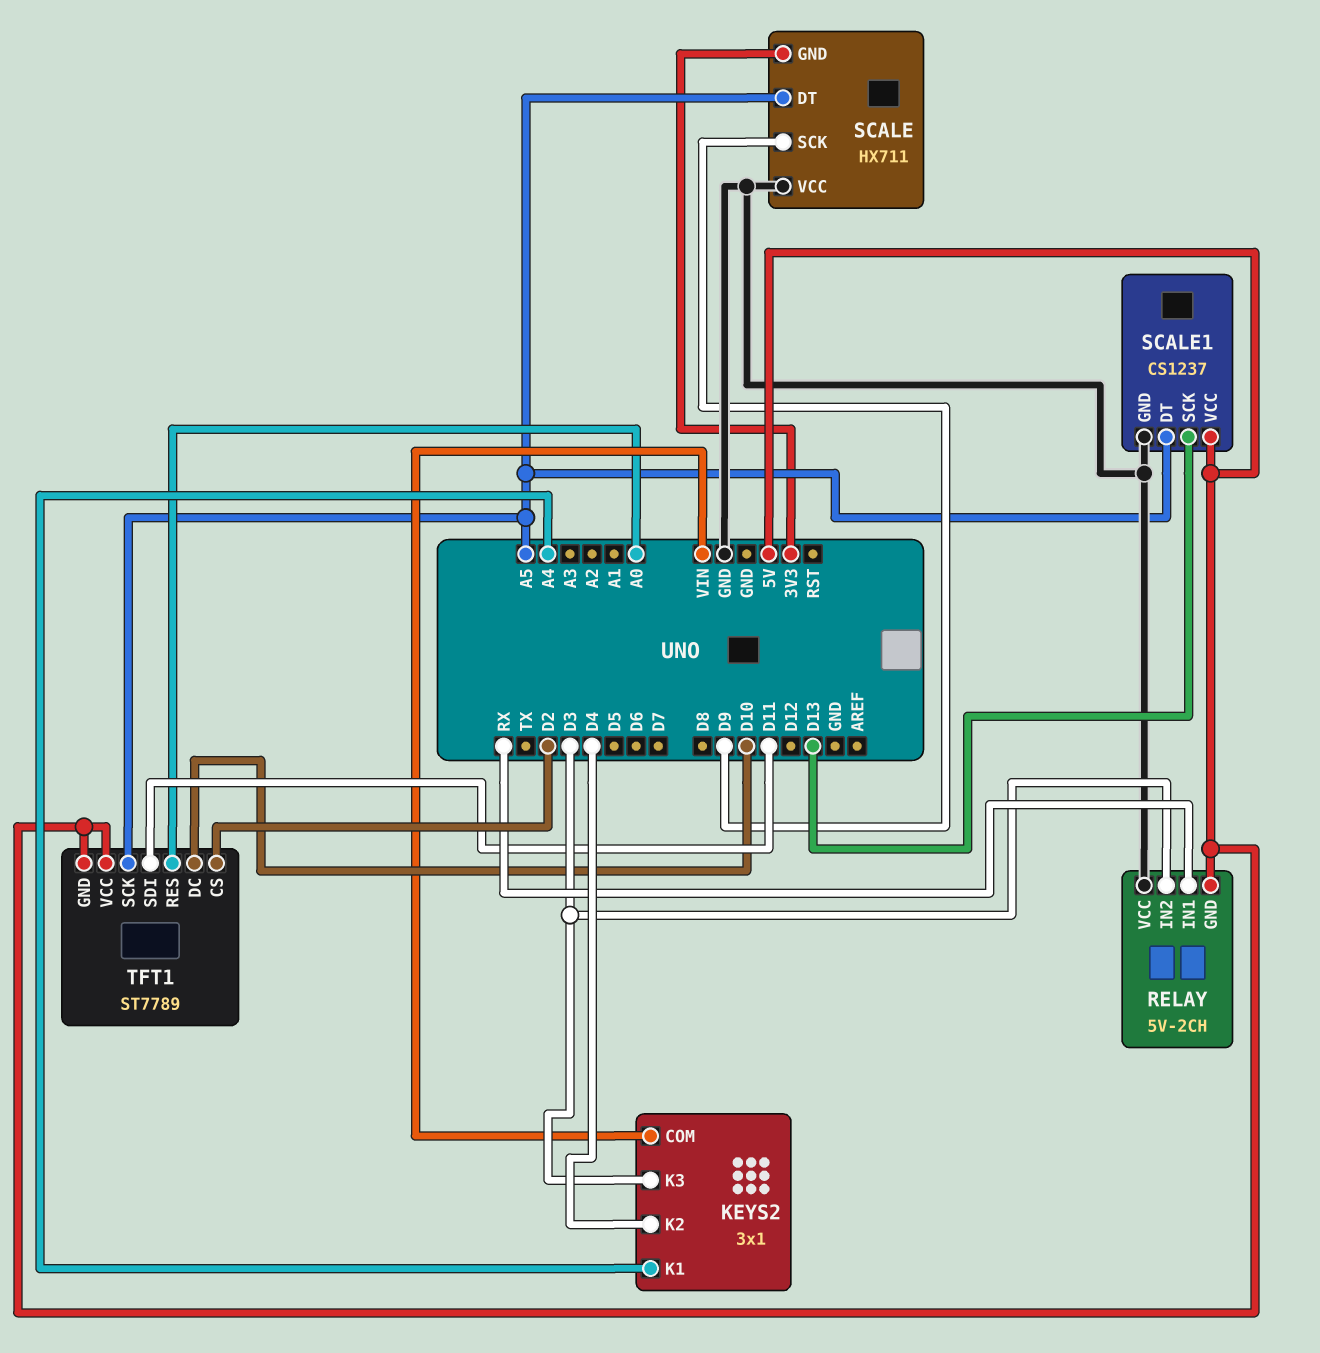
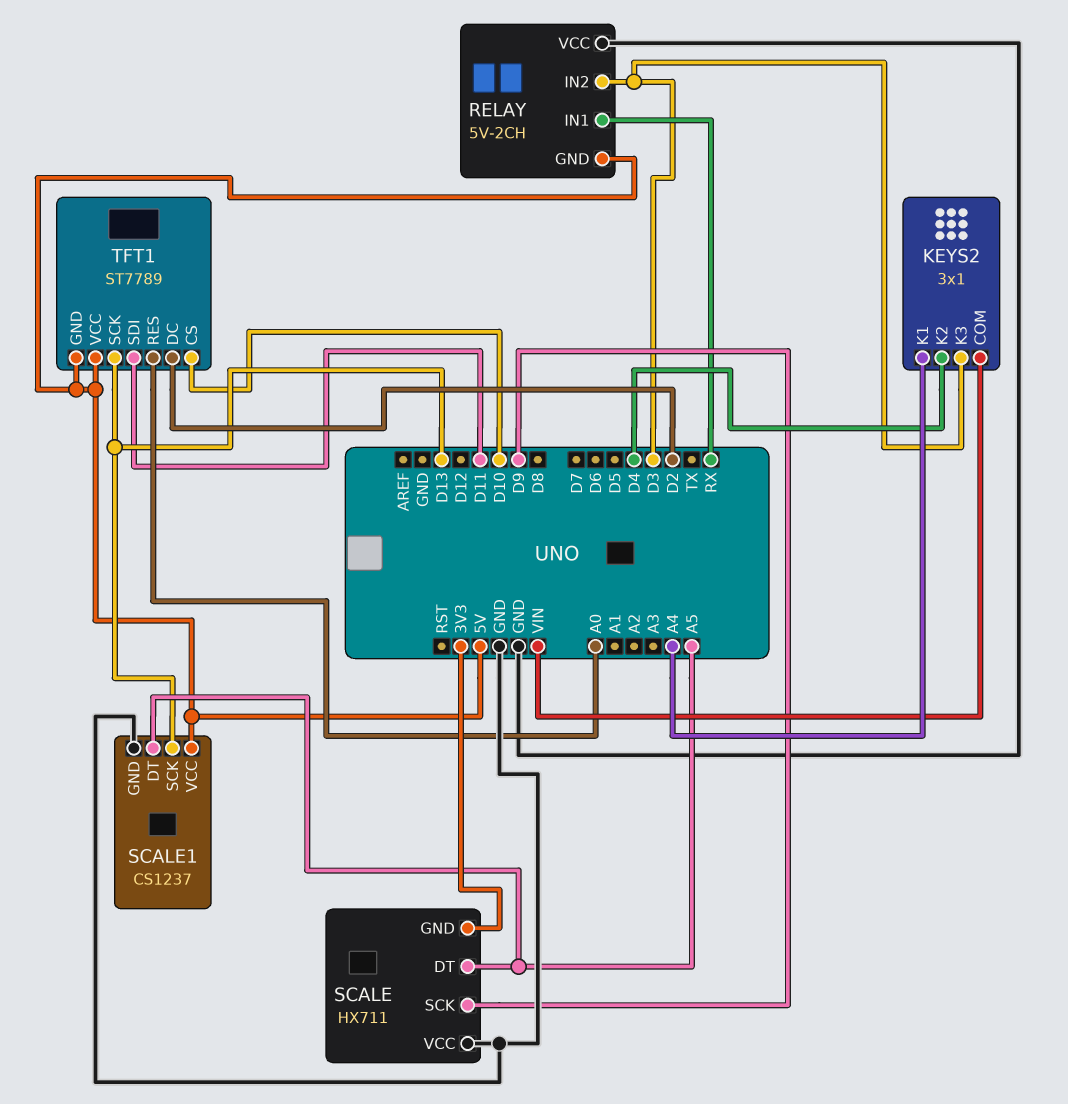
TFT1 pin CS: D2 -> D10
TFT1 pin DC: D10 -> D2
TFT1 pin SCK: A5 -> D13

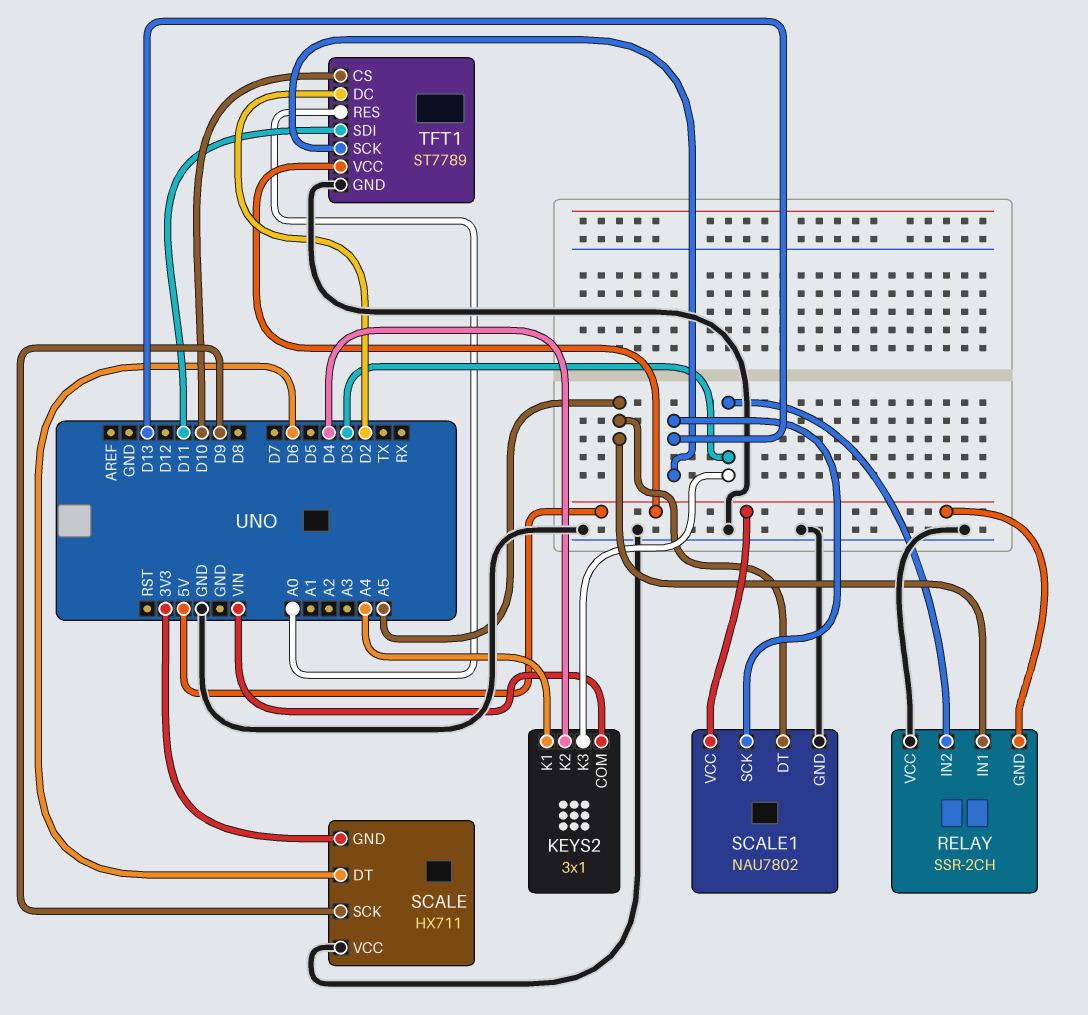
RELAY: 5V-2CH -> SSR-2CH
RELAY pin IN1: RX -> A5
SCALE pin DT: A5 -> D6
SCALE1: CS1237 -> NAU7802
TFT1 pin GND: 5V -> GND

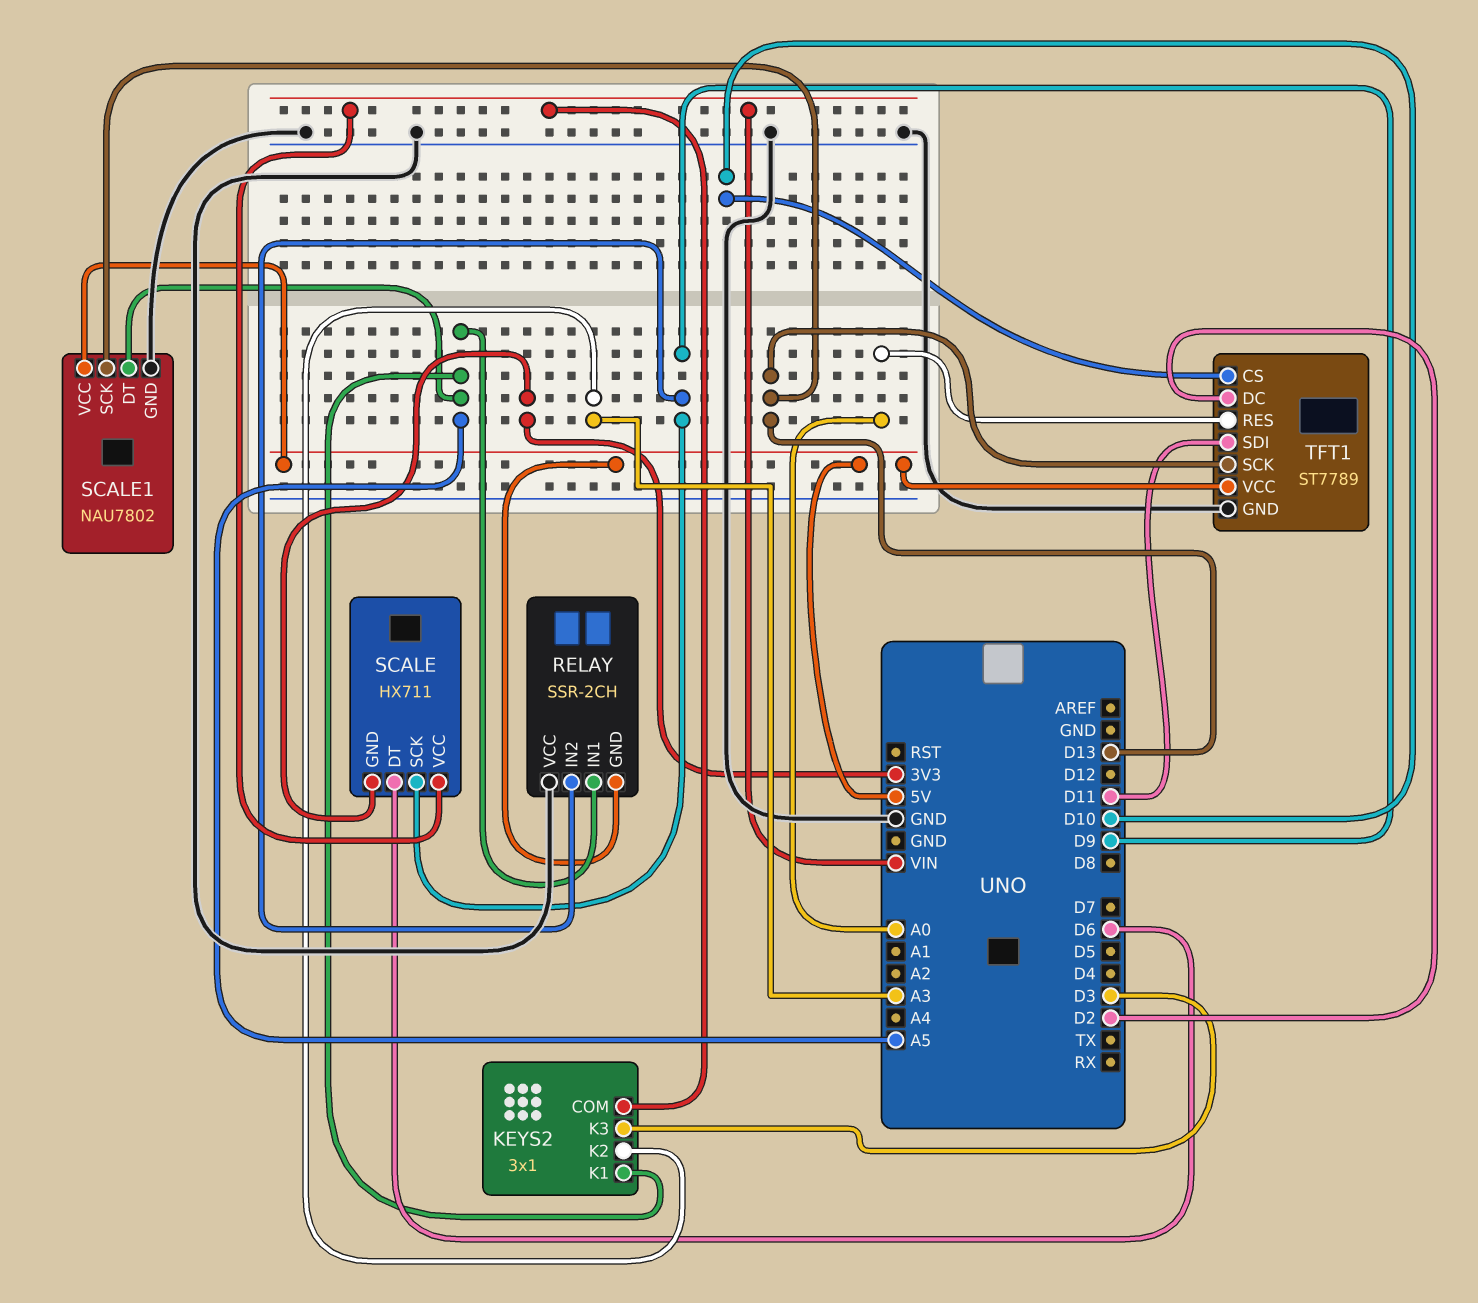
KEYS2 pin K1: A4 -> A5
KEYS2 pin K2: D4 -> A3
RELAY pin IN2: D3 -> D9
SCALE pin VCC: GND -> VIN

> [ASSIGNMENT]
From the first line to the last, repeat the records exactly, leaving out the pictures.

> [WRITTEN RESPONSE]
TFT1 pin CS: D2 -> D10
TFT1 pin DC: D10 -> D2
TFT1 pin SCK: A5 -> D13

RELAY: 5V-2CH -> SSR-2CH
RELAY pin IN1: RX -> A5
SCALE pin DT: A5 -> D6
SCALE1: CS1237 -> NAU7802
TFT1 pin GND: 5V -> GND

KEYS2 pin K1: A4 -> A5
KEYS2 pin K2: D4 -> A3
RELAY pin IN2: D3 -> D9
SCALE pin VCC: GND -> VIN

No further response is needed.